- Work required
Repeat all of the data exactly. Leave nothing out.

- Dataset extract
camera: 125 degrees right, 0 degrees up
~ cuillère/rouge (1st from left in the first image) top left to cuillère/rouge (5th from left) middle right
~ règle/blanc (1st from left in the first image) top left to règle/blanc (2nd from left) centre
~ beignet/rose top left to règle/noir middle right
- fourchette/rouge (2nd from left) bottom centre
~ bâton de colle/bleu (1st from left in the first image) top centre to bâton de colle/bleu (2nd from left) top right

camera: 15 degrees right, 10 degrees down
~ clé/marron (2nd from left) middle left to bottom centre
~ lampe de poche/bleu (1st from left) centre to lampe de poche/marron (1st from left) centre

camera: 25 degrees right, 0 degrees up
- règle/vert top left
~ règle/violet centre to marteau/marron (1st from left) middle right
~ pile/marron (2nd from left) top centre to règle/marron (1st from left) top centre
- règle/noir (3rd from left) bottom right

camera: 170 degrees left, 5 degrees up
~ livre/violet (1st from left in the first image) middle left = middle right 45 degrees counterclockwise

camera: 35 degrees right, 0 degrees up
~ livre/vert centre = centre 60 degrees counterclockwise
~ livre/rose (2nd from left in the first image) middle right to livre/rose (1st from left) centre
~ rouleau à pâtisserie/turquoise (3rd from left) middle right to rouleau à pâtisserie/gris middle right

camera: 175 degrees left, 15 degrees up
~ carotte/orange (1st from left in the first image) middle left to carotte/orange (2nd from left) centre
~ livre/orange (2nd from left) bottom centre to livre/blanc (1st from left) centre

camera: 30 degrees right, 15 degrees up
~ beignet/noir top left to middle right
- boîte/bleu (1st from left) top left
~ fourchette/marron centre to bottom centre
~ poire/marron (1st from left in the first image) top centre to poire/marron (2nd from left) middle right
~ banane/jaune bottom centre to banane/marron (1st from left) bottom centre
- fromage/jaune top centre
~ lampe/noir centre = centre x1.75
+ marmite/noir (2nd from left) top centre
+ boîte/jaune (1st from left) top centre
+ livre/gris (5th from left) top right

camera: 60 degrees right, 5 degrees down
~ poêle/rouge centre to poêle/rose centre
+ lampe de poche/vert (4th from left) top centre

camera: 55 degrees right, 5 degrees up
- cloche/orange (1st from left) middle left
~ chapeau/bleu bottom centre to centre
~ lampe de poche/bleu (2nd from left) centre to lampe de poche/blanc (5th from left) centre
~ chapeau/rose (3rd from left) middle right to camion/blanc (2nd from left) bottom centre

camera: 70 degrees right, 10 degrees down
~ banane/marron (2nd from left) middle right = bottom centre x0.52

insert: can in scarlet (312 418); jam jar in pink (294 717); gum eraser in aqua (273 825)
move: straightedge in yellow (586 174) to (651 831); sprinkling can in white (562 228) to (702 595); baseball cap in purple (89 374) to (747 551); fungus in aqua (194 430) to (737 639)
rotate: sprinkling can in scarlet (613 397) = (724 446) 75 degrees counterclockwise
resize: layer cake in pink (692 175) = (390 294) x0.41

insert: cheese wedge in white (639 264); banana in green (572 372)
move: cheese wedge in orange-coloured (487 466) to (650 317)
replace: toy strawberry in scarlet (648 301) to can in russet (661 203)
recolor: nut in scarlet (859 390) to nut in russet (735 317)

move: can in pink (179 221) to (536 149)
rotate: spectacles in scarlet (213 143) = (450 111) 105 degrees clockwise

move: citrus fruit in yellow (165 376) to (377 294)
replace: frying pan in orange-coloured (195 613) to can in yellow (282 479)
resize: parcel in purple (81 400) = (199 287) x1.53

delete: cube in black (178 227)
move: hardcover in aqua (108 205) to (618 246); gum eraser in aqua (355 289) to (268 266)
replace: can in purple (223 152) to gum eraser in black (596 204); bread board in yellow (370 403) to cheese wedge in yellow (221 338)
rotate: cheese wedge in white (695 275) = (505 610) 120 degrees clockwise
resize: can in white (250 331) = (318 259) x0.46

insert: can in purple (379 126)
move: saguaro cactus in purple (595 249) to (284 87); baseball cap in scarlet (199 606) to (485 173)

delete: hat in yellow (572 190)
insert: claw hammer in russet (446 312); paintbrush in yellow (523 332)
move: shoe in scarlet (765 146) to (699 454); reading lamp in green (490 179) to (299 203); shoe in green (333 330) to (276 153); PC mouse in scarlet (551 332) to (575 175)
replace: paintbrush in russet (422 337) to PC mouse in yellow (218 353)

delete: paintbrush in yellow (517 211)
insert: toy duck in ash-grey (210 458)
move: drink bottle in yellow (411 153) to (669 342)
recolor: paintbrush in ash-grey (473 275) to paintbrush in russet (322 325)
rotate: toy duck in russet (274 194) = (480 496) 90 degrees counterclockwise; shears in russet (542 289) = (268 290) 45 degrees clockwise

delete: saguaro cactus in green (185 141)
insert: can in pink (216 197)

- Your response
camera: 125 degrees right, 0 degrees up
~ cuillère/rouge (1st from left in the first image) top left to cuillère/rouge (5th from left) middle right
~ règle/blanc (1st from left in the first image) top left to règle/blanc (2nd from left) centre
~ beignet/rose top left to règle/noir middle right
- fourchette/rouge (2nd from left) bottom centre
~ bâton de colle/bleu (1st from left in the first image) top centre to bâton de colle/bleu (2nd from left) top right

camera: 15 degrees right, 10 degrees down
~ clé/marron (2nd from left) middle left to bottom centre
~ lampe de poche/bleu (1st from left) centre to lampe de poche/marron (1st from left) centre

camera: 25 degrees right, 0 degrees up
- règle/vert top left
~ règle/violet centre to marteau/marron (1st from left) middle right
~ pile/marron (2nd from left) top centre to règle/marron (1st from left) top centre
- règle/noir (3rd from left) bottom right

camera: 170 degrees left, 5 degrees up
~ livre/violet (1st from left in the first image) middle left = middle right 45 degrees counterclockwise

camera: 35 degrees right, 0 degrees up
~ livre/vert centre = centre 60 degrees counterclockwise
~ livre/rose (2nd from left in the first image) middle right to livre/rose (1st from left) centre
~ rouleau à pâtisserie/turquoise (3rd from left) middle right to rouleau à pâtisserie/gris middle right

camera: 175 degrees left, 15 degrees up
~ carotte/orange (1st from left in the first image) middle left to carotte/orange (2nd from left) centre
~ livre/orange (2nd from left) bottom centre to livre/blanc (1st from left) centre

camera: 30 degrees right, 15 degrees up
~ beignet/noir top left to middle right
- boîte/bleu (1st from left) top left
~ fourchette/marron centre to bottom centre
~ poire/marron (1st from left in the first image) top centre to poire/marron (2nd from left) middle right
~ banane/jaune bottom centre to banane/marron (1st from left) bottom centre
- fromage/jaune top centre
~ lampe/noir centre = centre x1.75
+ marmite/noir (2nd from left) top centre
+ boîte/jaune (1st from left) top centre
+ livre/gris (5th from left) top right

camera: 60 degrees right, 5 degrees down
~ poêle/rouge centre to poêle/rose centre
+ lampe de poche/vert (4th from left) top centre

camera: 55 degrees right, 5 degrees up
- cloche/orange (1st from left) middle left
~ chapeau/bleu bottom centre to centre
~ lampe de poche/bleu (2nd from left) centre to lampe de poche/blanc (5th from left) centre
~ chapeau/rose (3rd from left) middle right to camion/blanc (2nd from left) bottom centre

camera: 70 degrees right, 10 degrees down
~ banane/marron (2nd from left) middle right = bottom centre x0.52

insert: can in scarlet (312 418); jam jar in pink (294 717); gum eraser in aqua (273 825)
move: straightedge in yellow (586 174) to (651 831); sprinkling can in white (562 228) to (702 595); baseball cap in purple (89 374) to (747 551); fungus in aqua (194 430) to (737 639)
rotate: sprinkling can in scarlet (613 397) = (724 446) 75 degrees counterclockwise
resize: layer cake in pink (692 175) = (390 294) x0.41

insert: cheese wedge in white (639 264); banana in green (572 372)
move: cheese wedge in orange-coloured (487 466) to (650 317)
replace: toy strawberry in scarlet (648 301) to can in russet (661 203)
recolor: nut in scarlet (859 390) to nut in russet (735 317)

move: can in pink (179 221) to (536 149)
rotate: spectacles in scarlet (213 143) = (450 111) 105 degrees clockwise

move: citrus fruit in yellow (165 376) to (377 294)
replace: frying pan in orange-coloured (195 613) to can in yellow (282 479)
resize: parcel in purple (81 400) = (199 287) x1.53

delete: cube in black (178 227)
move: hardcover in aqua (108 205) to (618 246); gum eraser in aqua (355 289) to (268 266)
replace: can in purple (223 152) to gum eraser in black (596 204); bread board in yellow (370 403) to cheese wedge in yellow (221 338)
rotate: cheese wedge in white (695 275) = (505 610) 120 degrees clockwise
resize: can in white (250 331) = (318 259) x0.46

insert: can in purple (379 126)
move: saguaro cactus in purple (595 249) to (284 87); baseball cap in scarlet (199 606) to (485 173)

delete: hat in yellow (572 190)
insert: claw hammer in russet (446 312); paintbrush in yellow (523 332)
move: shoe in scarlet (765 146) to (699 454); reading lamp in green (490 179) to (299 203); shoe in green (333 330) to (276 153); PC mouse in scarlet (551 332) to (575 175)
replace: paintbrush in russet (422 337) to PC mouse in yellow (218 353)

delete: paintbrush in yellow (517 211)
insert: toy duck in ash-grey (210 458)
move: drink bottle in yellow (411 153) to (669 342)
recolor: paintbrush in ash-grey (473 275) to paintbrush in russet (322 325)
rotate: toy duck in russet (274 194) = (480 496) 90 degrees counterclockwise; shears in russet (542 289) = (268 290) 45 degrees clockwise

delete: saguaro cactus in green (185 141)
insert: can in pink (216 197)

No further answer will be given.